Exercise prompt>
Tally the lines in the data below in which the word "mouse" occurs, then give only the total.

-- Dataset extract follows --

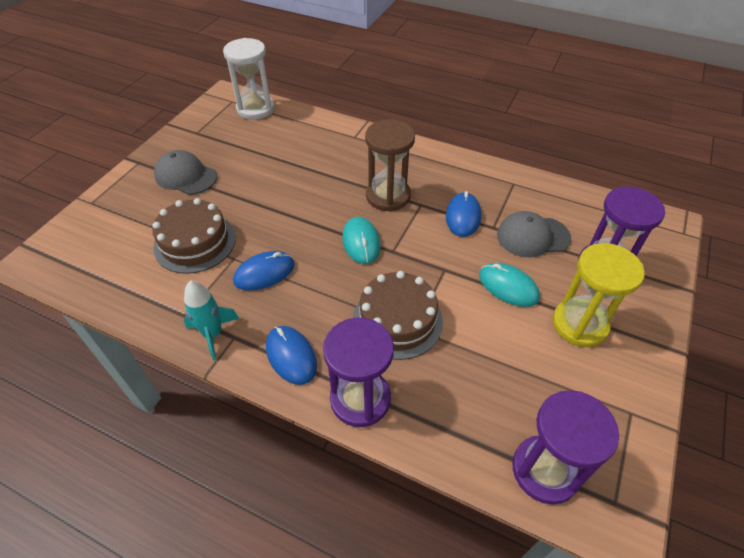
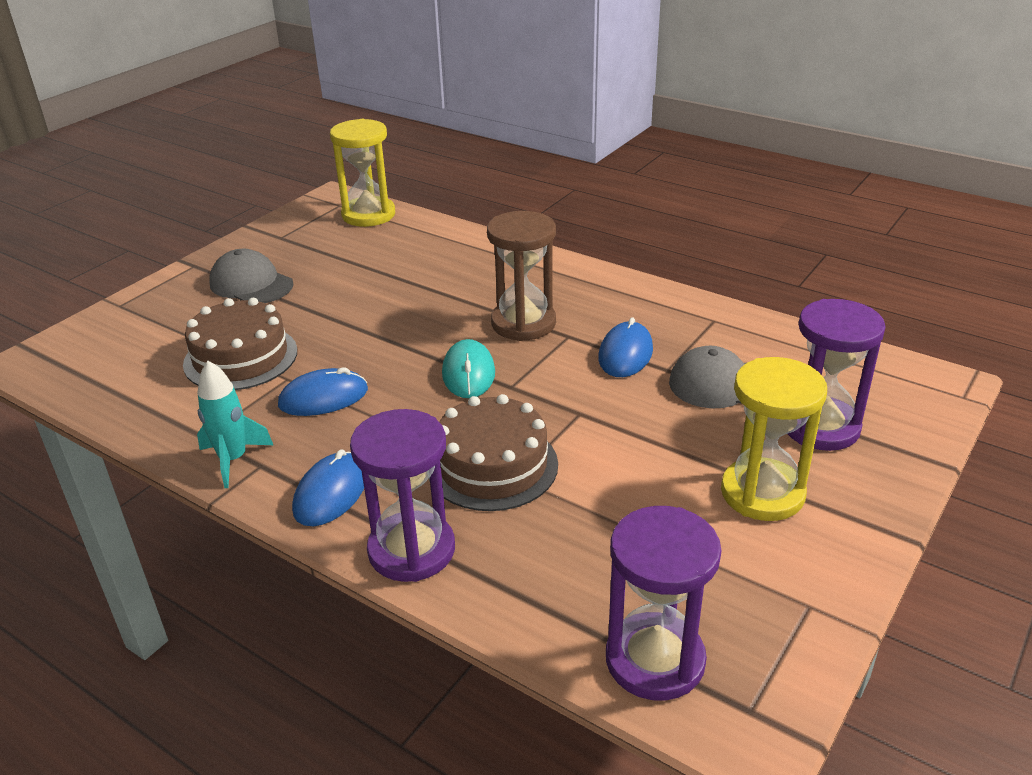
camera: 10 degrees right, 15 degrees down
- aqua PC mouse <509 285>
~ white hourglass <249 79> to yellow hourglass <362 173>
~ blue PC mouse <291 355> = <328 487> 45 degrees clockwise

-- Dataset extract concluded --

Result for this exercise>
2